━━━ Supplied information

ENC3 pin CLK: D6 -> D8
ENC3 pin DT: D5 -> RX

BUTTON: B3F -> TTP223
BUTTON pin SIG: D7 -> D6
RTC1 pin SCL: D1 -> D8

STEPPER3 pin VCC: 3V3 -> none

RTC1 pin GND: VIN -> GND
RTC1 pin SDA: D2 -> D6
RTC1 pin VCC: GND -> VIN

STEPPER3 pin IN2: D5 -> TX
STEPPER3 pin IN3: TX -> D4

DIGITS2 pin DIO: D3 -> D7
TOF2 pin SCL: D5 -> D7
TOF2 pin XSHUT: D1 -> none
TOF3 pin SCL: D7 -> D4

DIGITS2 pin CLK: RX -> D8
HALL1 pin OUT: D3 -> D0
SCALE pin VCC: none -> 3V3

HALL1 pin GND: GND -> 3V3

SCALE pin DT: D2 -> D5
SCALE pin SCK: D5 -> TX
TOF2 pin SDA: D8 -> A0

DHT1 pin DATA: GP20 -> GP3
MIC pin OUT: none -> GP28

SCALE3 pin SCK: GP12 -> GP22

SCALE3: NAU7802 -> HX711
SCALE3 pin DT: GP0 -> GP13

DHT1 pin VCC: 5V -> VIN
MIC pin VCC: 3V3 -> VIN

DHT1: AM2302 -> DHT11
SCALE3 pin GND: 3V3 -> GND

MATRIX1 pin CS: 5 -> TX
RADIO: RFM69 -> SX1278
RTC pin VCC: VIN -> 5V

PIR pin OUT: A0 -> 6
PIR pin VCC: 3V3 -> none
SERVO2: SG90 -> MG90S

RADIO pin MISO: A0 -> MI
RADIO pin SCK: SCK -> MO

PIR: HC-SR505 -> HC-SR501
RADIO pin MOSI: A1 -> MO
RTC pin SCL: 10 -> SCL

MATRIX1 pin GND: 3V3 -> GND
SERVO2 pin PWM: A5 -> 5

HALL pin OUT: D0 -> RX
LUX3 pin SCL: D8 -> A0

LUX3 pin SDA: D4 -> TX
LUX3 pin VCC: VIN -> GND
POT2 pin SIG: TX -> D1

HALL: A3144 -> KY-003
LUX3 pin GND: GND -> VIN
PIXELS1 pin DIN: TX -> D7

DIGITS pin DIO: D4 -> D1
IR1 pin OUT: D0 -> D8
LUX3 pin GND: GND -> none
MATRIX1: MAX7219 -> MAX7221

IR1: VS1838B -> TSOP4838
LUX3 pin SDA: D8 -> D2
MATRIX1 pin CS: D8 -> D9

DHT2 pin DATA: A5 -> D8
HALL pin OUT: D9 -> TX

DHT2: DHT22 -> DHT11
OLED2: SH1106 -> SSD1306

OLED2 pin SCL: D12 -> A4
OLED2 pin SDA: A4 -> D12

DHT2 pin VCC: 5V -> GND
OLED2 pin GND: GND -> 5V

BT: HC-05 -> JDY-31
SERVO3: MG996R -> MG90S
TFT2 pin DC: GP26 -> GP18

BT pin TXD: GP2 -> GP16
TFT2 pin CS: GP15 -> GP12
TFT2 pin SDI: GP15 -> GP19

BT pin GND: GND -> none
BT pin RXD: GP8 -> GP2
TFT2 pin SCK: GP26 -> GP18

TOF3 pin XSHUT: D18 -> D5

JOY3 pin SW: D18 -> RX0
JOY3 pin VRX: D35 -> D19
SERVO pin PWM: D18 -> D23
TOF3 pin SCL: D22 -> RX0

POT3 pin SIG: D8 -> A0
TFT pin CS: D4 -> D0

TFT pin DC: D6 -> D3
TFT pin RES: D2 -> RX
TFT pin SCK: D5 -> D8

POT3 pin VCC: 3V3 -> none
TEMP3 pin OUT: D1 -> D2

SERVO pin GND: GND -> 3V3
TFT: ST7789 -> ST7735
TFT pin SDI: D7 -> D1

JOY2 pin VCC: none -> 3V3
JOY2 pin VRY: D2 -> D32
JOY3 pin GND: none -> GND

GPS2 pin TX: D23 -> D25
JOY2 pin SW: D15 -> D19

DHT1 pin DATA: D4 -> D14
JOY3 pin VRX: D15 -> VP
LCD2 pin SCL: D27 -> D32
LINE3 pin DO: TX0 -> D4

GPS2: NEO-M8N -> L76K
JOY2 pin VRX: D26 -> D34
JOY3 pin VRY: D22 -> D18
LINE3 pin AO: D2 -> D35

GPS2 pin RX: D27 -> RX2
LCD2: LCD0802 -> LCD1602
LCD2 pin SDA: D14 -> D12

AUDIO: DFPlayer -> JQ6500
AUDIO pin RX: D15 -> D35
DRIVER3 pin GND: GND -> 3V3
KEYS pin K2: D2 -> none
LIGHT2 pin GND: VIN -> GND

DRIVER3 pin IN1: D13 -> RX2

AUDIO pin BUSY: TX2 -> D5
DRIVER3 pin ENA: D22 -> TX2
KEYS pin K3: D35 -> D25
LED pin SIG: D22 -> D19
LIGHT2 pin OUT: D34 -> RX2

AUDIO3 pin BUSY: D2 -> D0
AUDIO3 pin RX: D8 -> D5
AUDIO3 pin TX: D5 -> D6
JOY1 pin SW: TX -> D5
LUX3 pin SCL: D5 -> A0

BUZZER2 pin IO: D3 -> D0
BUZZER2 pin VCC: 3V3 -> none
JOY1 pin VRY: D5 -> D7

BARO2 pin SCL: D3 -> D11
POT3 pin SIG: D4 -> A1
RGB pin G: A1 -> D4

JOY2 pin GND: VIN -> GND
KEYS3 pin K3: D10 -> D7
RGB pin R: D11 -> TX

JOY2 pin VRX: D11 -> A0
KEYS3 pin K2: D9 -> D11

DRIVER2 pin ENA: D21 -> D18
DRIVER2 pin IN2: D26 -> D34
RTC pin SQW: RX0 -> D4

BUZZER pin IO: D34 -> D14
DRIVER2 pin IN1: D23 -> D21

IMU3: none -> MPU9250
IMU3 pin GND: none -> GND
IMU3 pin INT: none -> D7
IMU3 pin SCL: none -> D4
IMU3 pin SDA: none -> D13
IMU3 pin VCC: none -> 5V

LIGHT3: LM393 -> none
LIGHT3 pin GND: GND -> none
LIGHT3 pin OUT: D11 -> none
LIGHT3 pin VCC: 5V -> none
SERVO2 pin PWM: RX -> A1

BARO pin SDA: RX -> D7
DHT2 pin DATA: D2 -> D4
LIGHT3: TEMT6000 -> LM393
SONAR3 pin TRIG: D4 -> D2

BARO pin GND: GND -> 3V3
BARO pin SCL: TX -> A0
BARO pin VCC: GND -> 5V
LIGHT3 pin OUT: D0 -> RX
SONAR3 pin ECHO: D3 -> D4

━━━━━━

▶ **To do**: Retype the whole listing above. Please keep it exact.

▶ **Result of the exercise**:
ENC3 pin CLK: D6 -> D8
ENC3 pin DT: D5 -> RX

BUTTON: B3F -> TTP223
BUTTON pin SIG: D7 -> D6
RTC1 pin SCL: D1 -> D8

STEPPER3 pin VCC: 3V3 -> none

RTC1 pin GND: VIN -> GND
RTC1 pin SDA: D2 -> D6
RTC1 pin VCC: GND -> VIN

STEPPER3 pin IN2: D5 -> TX
STEPPER3 pin IN3: TX -> D4

DIGITS2 pin DIO: D3 -> D7
TOF2 pin SCL: D5 -> D7
TOF2 pin XSHUT: D1 -> none
TOF3 pin SCL: D7 -> D4

DIGITS2 pin CLK: RX -> D8
HALL1 pin OUT: D3 -> D0
SCALE pin VCC: none -> 3V3

HALL1 pin GND: GND -> 3V3

SCALE pin DT: D2 -> D5
SCALE pin SCK: D5 -> TX
TOF2 pin SDA: D8 -> A0

DHT1 pin DATA: GP20 -> GP3
MIC pin OUT: none -> GP28

SCALE3 pin SCK: GP12 -> GP22

SCALE3: NAU7802 -> HX711
SCALE3 pin DT: GP0 -> GP13

DHT1 pin VCC: 5V -> VIN
MIC pin VCC: 3V3 -> VIN

DHT1: AM2302 -> DHT11
SCALE3 pin GND: 3V3 -> GND

MATRIX1 pin CS: 5 -> TX
RADIO: RFM69 -> SX1278
RTC pin VCC: VIN -> 5V

PIR pin OUT: A0 -> 6
PIR pin VCC: 3V3 -> none
SERVO2: SG90 -> MG90S

RADIO pin MISO: A0 -> MI
RADIO pin SCK: SCK -> MO

PIR: HC-SR505 -> HC-SR501
RADIO pin MOSI: A1 -> MO
RTC pin SCL: 10 -> SCL

MATRIX1 pin GND: 3V3 -> GND
SERVO2 pin PWM: A5 -> 5

HALL pin OUT: D0 -> RX
LUX3 pin SCL: D8 -> A0

LUX3 pin SDA: D4 -> TX
LUX3 pin VCC: VIN -> GND
POT2 pin SIG: TX -> D1

HALL: A3144 -> KY-003
LUX3 pin GND: GND -> VIN
PIXELS1 pin DIN: TX -> D7

DIGITS pin DIO: D4 -> D1
IR1 pin OUT: D0 -> D8
LUX3 pin GND: GND -> none
MATRIX1: MAX7219 -> MAX7221

IR1: VS1838B -> TSOP4838
LUX3 pin SDA: D8 -> D2
MATRIX1 pin CS: D8 -> D9

DHT2 pin DATA: A5 -> D8
HALL pin OUT: D9 -> TX

DHT2: DHT22 -> DHT11
OLED2: SH1106 -> SSD1306

OLED2 pin SCL: D12 -> A4
OLED2 pin SDA: A4 -> D12

DHT2 pin VCC: 5V -> GND
OLED2 pin GND: GND -> 5V

BT: HC-05 -> JDY-31
SERVO3: MG996R -> MG90S
TFT2 pin DC: GP26 -> GP18

BT pin TXD: GP2 -> GP16
TFT2 pin CS: GP15 -> GP12
TFT2 pin SDI: GP15 -> GP19

BT pin GND: GND -> none
BT pin RXD: GP8 -> GP2
TFT2 pin SCK: GP26 -> GP18

TOF3 pin XSHUT: D18 -> D5

JOY3 pin SW: D18 -> RX0
JOY3 pin VRX: D35 -> D19
SERVO pin PWM: D18 -> D23
TOF3 pin SCL: D22 -> RX0

POT3 pin SIG: D8 -> A0
TFT pin CS: D4 -> D0

TFT pin DC: D6 -> D3
TFT pin RES: D2 -> RX
TFT pin SCK: D5 -> D8

POT3 pin VCC: 3V3 -> none
TEMP3 pin OUT: D1 -> D2

SERVO pin GND: GND -> 3V3
TFT: ST7789 -> ST7735
TFT pin SDI: D7 -> D1

JOY2 pin VCC: none -> 3V3
JOY2 pin VRY: D2 -> D32
JOY3 pin GND: none -> GND

GPS2 pin TX: D23 -> D25
JOY2 pin SW: D15 -> D19

DHT1 pin DATA: D4 -> D14
JOY3 pin VRX: D15 -> VP
LCD2 pin SCL: D27 -> D32
LINE3 pin DO: TX0 -> D4

GPS2: NEO-M8N -> L76K
JOY2 pin VRX: D26 -> D34
JOY3 pin VRY: D22 -> D18
LINE3 pin AO: D2 -> D35

GPS2 pin RX: D27 -> RX2
LCD2: LCD0802 -> LCD1602
LCD2 pin SDA: D14 -> D12

AUDIO: DFPlayer -> JQ6500
AUDIO pin RX: D15 -> D35
DRIVER3 pin GND: GND -> 3V3
KEYS pin K2: D2 -> none
LIGHT2 pin GND: VIN -> GND

DRIVER3 pin IN1: D13 -> RX2

AUDIO pin BUSY: TX2 -> D5
DRIVER3 pin ENA: D22 -> TX2
KEYS pin K3: D35 -> D25
LED pin SIG: D22 -> D19
LIGHT2 pin OUT: D34 -> RX2

AUDIO3 pin BUSY: D2 -> D0
AUDIO3 pin RX: D8 -> D5
AUDIO3 pin TX: D5 -> D6
JOY1 pin SW: TX -> D5
LUX3 pin SCL: D5 -> A0

BUZZER2 pin IO: D3 -> D0
BUZZER2 pin VCC: 3V3 -> none
JOY1 pin VRY: D5 -> D7

BARO2 pin SCL: D3 -> D11
POT3 pin SIG: D4 -> A1
RGB pin G: A1 -> D4

JOY2 pin GND: VIN -> GND
KEYS3 pin K3: D10 -> D7
RGB pin R: D11 -> TX

JOY2 pin VRX: D11 -> A0
KEYS3 pin K2: D9 -> D11

DRIVER2 pin ENA: D21 -> D18
DRIVER2 pin IN2: D26 -> D34
RTC pin SQW: RX0 -> D4

BUZZER pin IO: D34 -> D14
DRIVER2 pin IN1: D23 -> D21

IMU3: none -> MPU9250
IMU3 pin GND: none -> GND
IMU3 pin INT: none -> D7
IMU3 pin SCL: none -> D4
IMU3 pin SDA: none -> D13
IMU3 pin VCC: none -> 5V

LIGHT3: LM393 -> none
LIGHT3 pin GND: GND -> none
LIGHT3 pin OUT: D11 -> none
LIGHT3 pin VCC: 5V -> none
SERVO2 pin PWM: RX -> A1

BARO pin SDA: RX -> D7
DHT2 pin DATA: D2 -> D4
LIGHT3: TEMT6000 -> LM393
SONAR3 pin TRIG: D4 -> D2

BARO pin GND: GND -> 3V3
BARO pin SCL: TX -> A0
BARO pin VCC: GND -> 5V
LIGHT3 pin OUT: D0 -> RX
SONAR3 pin ECHO: D3 -> D4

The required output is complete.